[Opening PROVIDED DATA section]
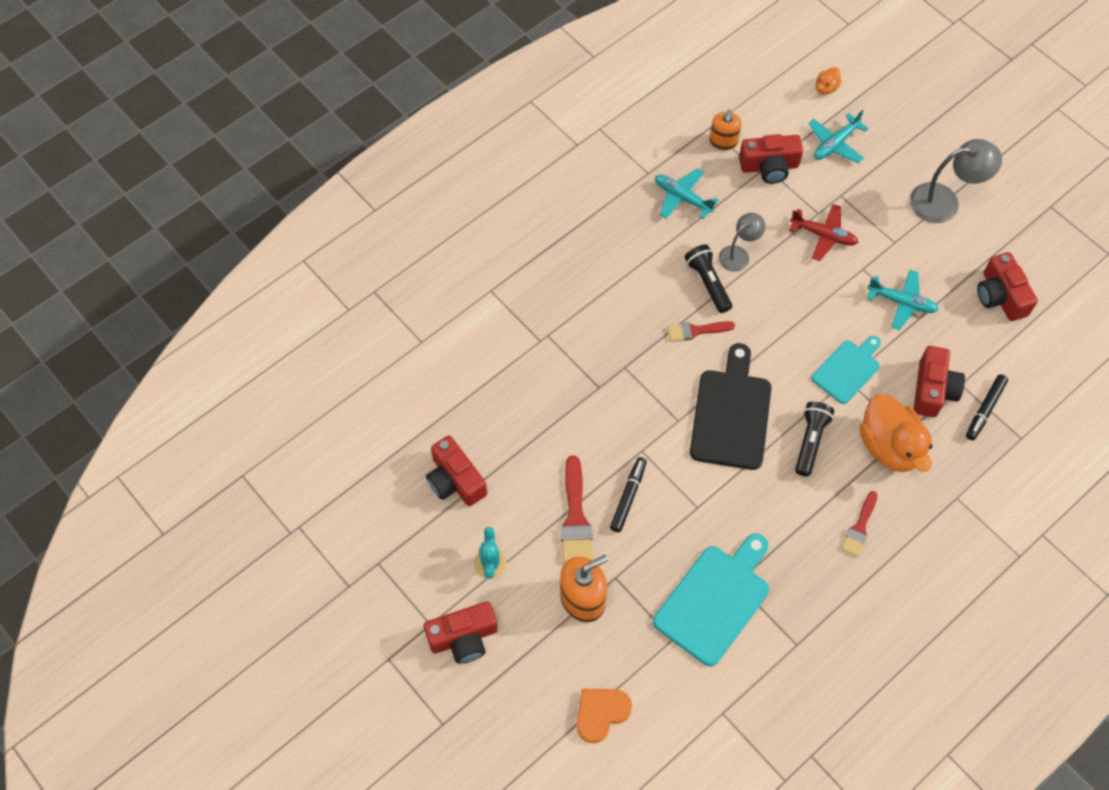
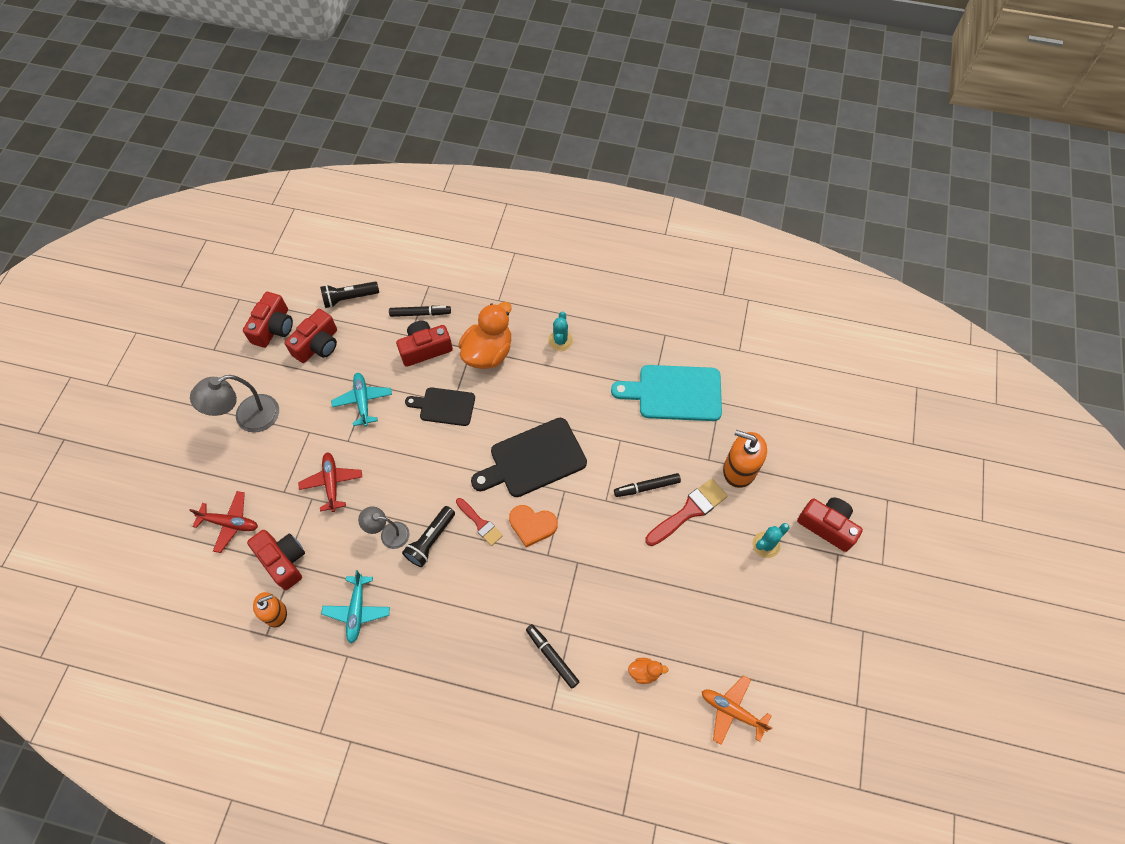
camera: 125 degrees left, 0 degrees up
red camera [426,435,487,506] -> red camera moved to [243,292,293,348]
orange heart [576,689,632,743] -> orange heart moved to [509,505,558,547]
black flashlight [795,402,834,476] -> black flashlight moved to [320,282,379,308]
turquoise plane [808,110,869,163] -> red plane [189,491,258,553]
turquoise cutting board [812,336,881,404] -> black cutting board [405,387,475,426]
orange duck [816,67,841,95] -> orange duck moved to [628,658,669,684]
red brush [841,491,878,557] -> turquoise cactus [548,312,573,351]
grey lamp [910,139,1002,223] -> grey lamp turned 75 degrees counterclockwise [190,375,279,433]
none -> black marker [526,624,579,689]
none -> orange plane [702,675,772,745]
[Closing PROVIDED DATA section]
Copy out all the data exactly. The images should not appear in the copy.

* **WORKED SOLUTION**
camera: 125 degrees left, 0 degrees up
red camera [426,435,487,506] -> red camera moved to [243,292,293,348]
orange heart [576,689,632,743] -> orange heart moved to [509,505,558,547]
black flashlight [795,402,834,476] -> black flashlight moved to [320,282,379,308]
turquoise plane [808,110,869,163] -> red plane [189,491,258,553]
turquoise cutting board [812,336,881,404] -> black cutting board [405,387,475,426]
orange duck [816,67,841,95] -> orange duck moved to [628,658,669,684]
red brush [841,491,878,557] -> turquoise cactus [548,312,573,351]
grey lamp [910,139,1002,223] -> grey lamp turned 75 degrees counterclockwise [190,375,279,433]
none -> black marker [526,624,579,689]
none -> orange plane [702,675,772,745]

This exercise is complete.